What you should do: The result should be a faithful copy of every entry below, with the pictures left out.

Before and after images
== Segment start ==

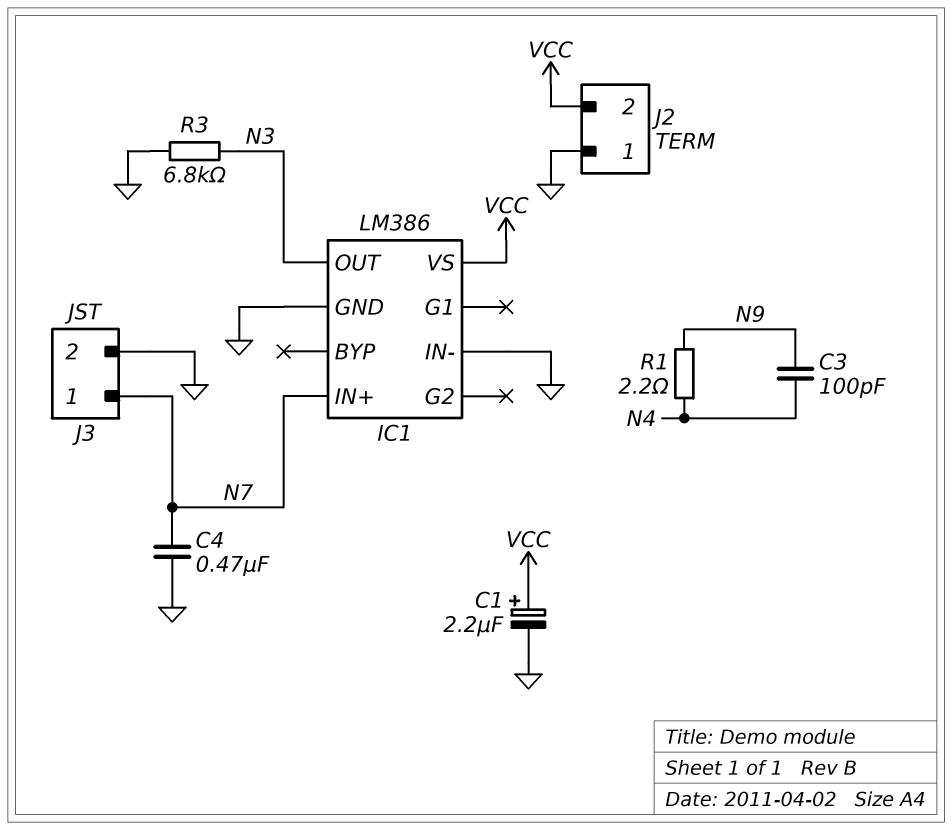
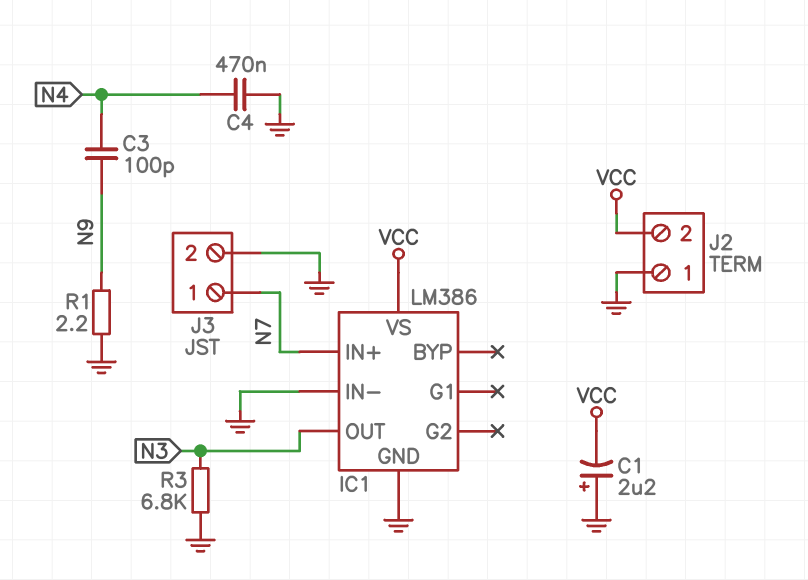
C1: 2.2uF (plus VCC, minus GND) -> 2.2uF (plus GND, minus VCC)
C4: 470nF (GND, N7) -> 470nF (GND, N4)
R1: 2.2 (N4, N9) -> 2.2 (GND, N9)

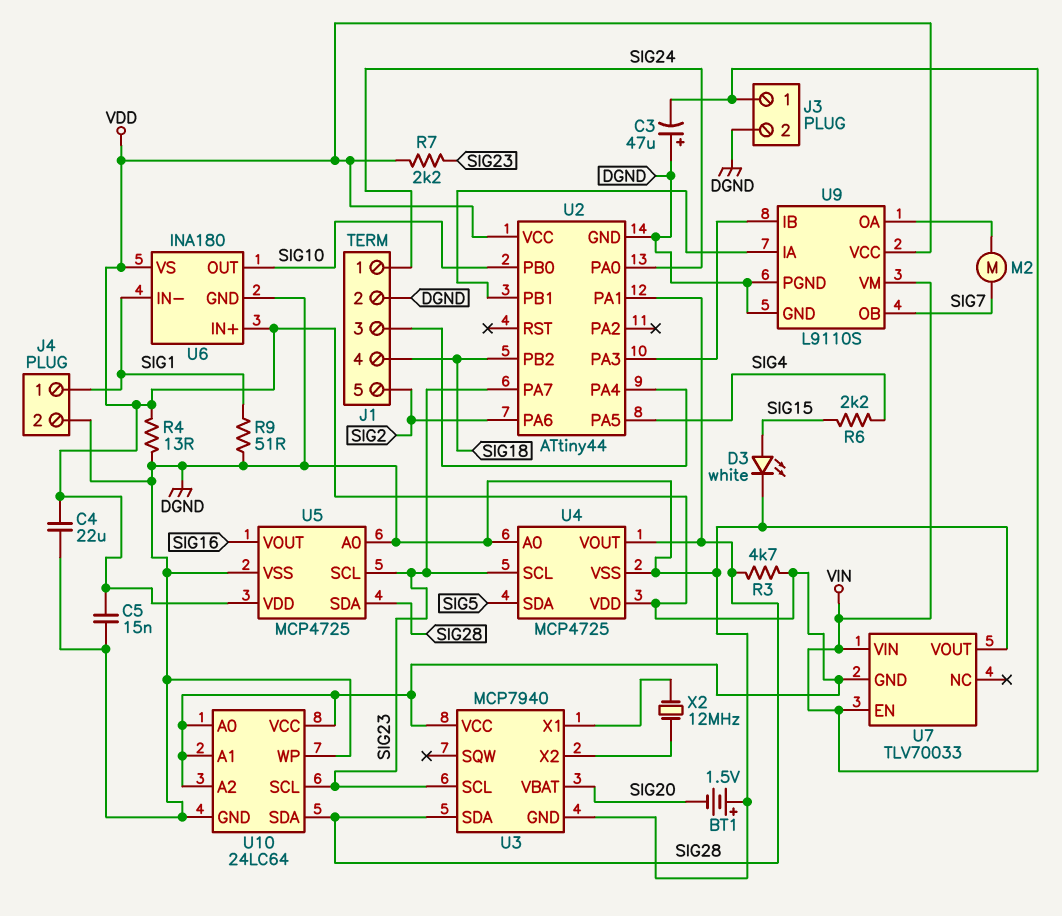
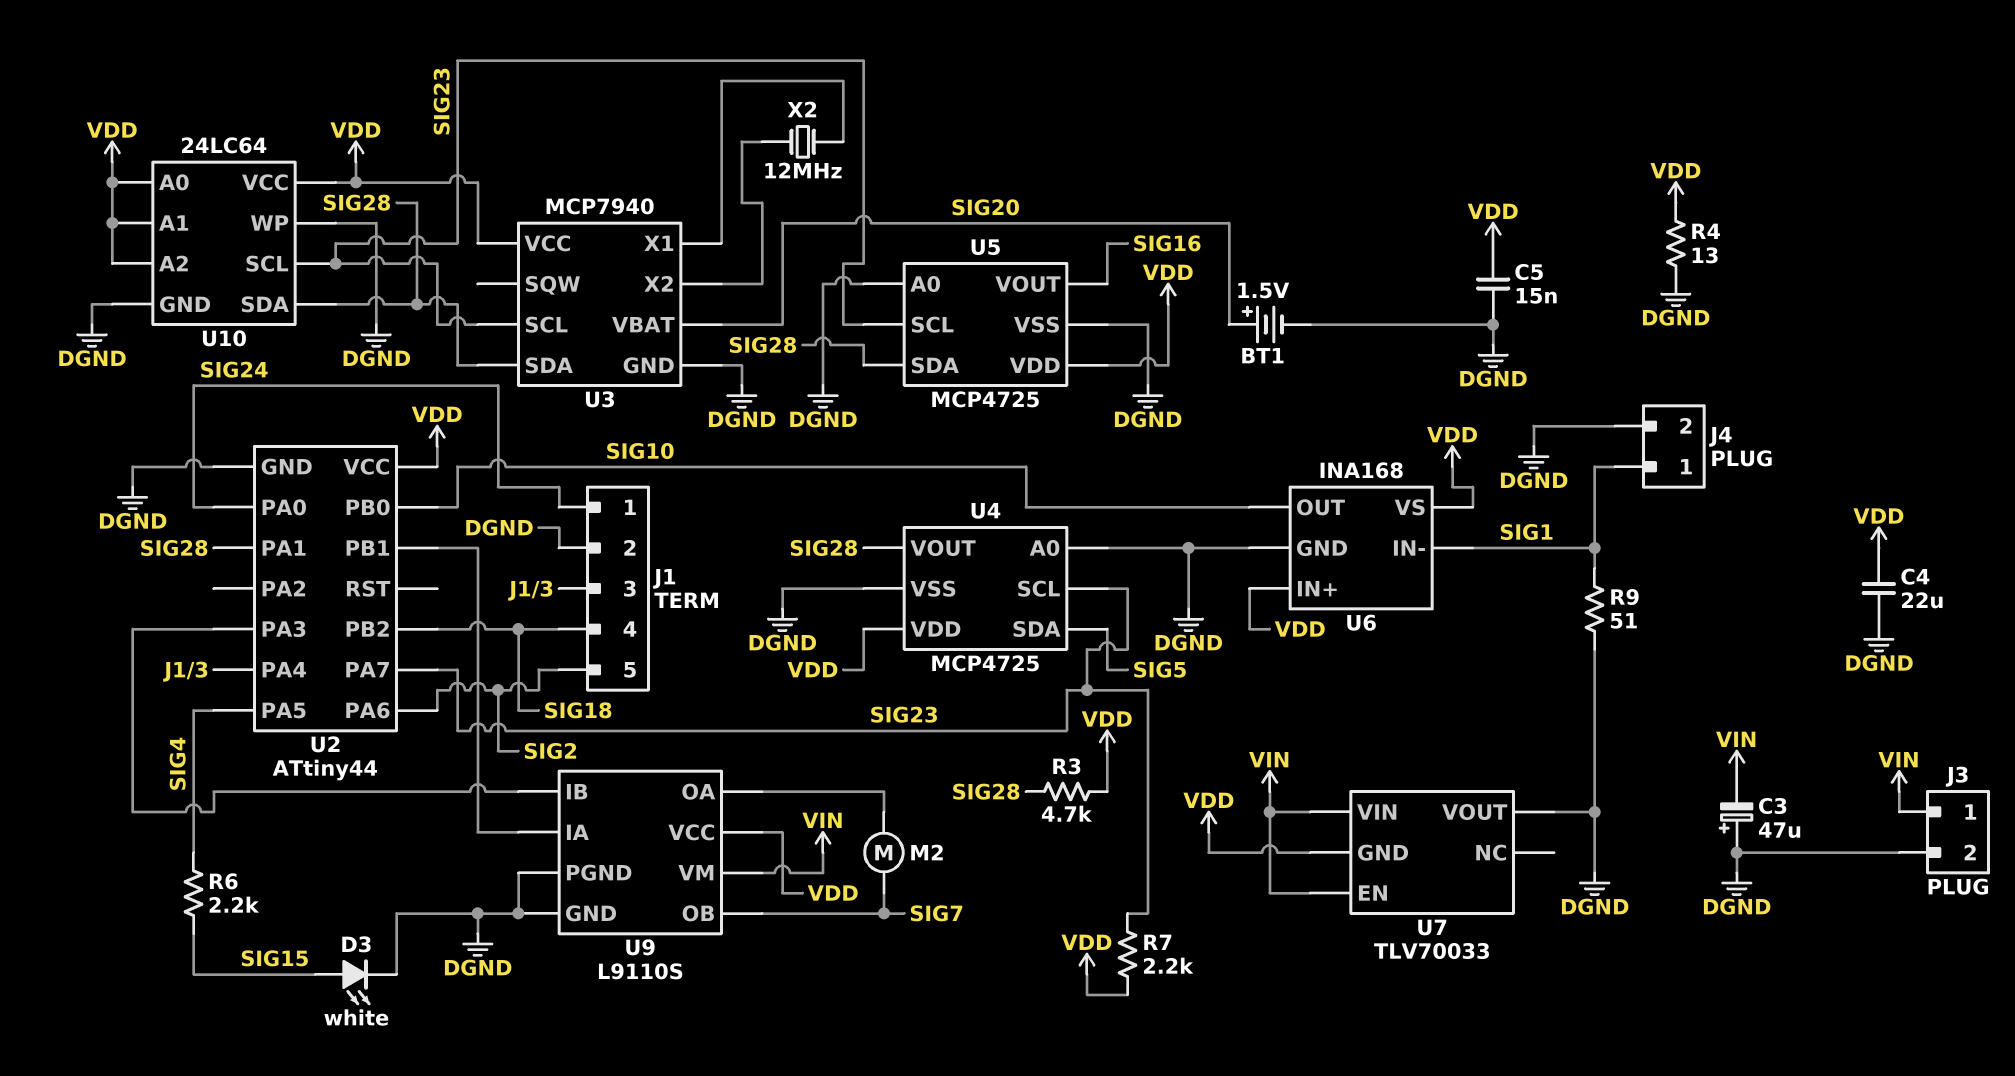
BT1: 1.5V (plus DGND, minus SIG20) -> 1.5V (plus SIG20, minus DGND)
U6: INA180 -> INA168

== Segment end ==

Reply:
C1: 2.2uF (plus VCC, minus GND) -> 2.2uF (plus GND, minus VCC)
C4: 470nF (GND, N7) -> 470nF (GND, N4)
R1: 2.2 (N4, N9) -> 2.2 (GND, N9)

BT1: 1.5V (plus DGND, minus SIG20) -> 1.5V (plus SIG20, minus DGND)
U6: INA180 -> INA168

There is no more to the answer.